*Dataset records*

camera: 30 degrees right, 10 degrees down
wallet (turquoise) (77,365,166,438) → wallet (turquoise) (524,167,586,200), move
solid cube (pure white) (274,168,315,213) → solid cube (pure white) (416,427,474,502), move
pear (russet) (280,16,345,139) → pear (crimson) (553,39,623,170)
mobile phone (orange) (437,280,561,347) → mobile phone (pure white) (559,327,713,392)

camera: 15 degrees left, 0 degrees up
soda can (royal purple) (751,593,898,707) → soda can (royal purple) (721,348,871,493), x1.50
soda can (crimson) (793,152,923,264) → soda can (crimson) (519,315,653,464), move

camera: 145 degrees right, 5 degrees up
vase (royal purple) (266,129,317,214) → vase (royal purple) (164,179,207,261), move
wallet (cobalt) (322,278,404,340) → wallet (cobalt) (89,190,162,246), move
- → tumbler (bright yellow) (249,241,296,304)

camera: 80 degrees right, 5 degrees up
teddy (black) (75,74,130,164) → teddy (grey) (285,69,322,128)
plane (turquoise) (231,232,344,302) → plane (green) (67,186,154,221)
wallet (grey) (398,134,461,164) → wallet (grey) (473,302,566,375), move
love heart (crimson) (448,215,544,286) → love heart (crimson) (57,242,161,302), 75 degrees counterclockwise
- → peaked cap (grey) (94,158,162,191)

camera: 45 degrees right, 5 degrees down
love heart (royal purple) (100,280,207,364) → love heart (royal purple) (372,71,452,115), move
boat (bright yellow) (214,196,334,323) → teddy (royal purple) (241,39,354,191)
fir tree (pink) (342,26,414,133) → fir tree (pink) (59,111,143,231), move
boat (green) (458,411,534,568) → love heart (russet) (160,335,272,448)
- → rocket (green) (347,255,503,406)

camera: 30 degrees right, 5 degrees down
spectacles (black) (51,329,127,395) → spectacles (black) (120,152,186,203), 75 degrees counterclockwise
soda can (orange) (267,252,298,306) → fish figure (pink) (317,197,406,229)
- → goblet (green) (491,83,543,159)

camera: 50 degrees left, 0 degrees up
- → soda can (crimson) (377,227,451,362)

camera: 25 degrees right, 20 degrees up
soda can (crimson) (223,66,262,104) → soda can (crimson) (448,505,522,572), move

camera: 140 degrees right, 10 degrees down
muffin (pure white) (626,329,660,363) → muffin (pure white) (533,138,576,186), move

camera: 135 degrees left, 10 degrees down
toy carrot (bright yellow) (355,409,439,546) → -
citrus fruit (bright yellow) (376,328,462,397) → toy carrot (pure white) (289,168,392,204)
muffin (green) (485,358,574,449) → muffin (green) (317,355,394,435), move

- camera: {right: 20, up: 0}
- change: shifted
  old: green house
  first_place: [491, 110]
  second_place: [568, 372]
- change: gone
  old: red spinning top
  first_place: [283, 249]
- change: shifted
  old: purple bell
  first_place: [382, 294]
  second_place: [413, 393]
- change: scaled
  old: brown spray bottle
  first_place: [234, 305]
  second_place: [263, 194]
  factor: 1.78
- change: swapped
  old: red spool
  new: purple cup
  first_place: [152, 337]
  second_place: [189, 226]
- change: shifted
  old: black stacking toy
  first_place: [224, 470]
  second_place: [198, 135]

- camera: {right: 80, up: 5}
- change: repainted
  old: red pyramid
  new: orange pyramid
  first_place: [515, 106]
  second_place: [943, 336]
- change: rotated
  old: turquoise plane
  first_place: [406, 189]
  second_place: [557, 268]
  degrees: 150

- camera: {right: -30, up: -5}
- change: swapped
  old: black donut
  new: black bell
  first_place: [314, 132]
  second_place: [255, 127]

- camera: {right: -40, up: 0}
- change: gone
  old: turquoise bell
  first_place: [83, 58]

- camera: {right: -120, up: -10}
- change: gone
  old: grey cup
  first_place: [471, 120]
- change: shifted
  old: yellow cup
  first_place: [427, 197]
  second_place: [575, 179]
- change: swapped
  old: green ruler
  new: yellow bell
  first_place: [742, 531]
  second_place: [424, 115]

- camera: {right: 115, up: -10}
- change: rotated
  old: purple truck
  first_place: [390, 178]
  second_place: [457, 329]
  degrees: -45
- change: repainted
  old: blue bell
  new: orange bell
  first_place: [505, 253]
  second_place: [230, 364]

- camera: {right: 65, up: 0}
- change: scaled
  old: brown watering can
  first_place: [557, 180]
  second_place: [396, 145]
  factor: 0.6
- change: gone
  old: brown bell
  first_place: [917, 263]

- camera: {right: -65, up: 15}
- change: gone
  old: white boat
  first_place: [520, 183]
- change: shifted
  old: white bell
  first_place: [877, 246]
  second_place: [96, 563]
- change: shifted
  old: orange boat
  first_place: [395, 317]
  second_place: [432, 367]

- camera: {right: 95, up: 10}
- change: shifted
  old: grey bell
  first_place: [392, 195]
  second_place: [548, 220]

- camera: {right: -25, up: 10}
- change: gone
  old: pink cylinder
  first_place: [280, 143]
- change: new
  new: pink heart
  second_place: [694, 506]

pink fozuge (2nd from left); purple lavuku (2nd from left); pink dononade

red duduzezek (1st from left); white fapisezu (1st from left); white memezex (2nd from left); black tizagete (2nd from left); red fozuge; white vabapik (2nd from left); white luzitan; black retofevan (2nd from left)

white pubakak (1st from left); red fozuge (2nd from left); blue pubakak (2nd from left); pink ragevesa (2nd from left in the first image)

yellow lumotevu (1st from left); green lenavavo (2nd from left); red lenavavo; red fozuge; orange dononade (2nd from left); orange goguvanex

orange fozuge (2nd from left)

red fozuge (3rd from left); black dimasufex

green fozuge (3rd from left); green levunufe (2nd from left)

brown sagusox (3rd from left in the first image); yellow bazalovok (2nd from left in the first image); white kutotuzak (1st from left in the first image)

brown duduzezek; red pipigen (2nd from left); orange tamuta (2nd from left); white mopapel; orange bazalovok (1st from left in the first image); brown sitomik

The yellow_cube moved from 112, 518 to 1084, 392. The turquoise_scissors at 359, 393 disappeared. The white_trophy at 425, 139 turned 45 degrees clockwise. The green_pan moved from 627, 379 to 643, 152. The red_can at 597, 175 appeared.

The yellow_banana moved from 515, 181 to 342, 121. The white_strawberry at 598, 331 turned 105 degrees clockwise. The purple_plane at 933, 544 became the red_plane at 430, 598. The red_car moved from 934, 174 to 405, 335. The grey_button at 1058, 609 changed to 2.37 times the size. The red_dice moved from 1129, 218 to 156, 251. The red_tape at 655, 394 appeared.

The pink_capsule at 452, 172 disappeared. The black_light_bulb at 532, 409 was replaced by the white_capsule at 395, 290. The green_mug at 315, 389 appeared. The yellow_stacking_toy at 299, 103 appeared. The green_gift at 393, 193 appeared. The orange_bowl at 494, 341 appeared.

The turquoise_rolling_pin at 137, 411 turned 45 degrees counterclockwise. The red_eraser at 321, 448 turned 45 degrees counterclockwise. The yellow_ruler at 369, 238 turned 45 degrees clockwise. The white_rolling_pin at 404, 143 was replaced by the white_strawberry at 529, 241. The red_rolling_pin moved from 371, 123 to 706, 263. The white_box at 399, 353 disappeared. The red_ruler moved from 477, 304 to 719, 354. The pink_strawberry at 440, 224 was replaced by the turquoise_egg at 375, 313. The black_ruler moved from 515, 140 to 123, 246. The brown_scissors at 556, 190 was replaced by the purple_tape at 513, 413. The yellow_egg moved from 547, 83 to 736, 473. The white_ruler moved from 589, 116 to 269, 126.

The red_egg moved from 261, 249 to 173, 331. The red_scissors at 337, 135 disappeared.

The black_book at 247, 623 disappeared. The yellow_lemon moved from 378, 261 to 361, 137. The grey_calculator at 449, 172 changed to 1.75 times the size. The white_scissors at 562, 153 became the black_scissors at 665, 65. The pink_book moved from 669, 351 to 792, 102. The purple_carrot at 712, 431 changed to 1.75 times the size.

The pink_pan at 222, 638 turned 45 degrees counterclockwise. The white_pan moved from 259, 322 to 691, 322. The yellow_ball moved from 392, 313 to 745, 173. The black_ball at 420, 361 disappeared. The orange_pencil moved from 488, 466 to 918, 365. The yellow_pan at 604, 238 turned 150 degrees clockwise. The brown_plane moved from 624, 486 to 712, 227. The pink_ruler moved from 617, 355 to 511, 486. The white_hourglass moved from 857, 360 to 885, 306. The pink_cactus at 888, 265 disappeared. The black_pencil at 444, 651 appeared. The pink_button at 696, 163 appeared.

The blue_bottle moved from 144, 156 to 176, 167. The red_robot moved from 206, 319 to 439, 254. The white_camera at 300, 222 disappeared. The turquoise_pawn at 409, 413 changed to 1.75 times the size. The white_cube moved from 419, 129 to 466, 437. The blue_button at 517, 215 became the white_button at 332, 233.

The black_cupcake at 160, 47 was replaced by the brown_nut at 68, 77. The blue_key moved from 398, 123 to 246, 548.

*What to do*
Reproduce exactly, and with no other material, the lines between those holding "new: purple cup" and "first_place: [224, 470]", inclusive.

*Reply to the exercise*
  new: purple cup
  first_place: [152, 337]
  second_place: [189, 226]
- change: shifted
  old: black stacking toy
  first_place: [224, 470]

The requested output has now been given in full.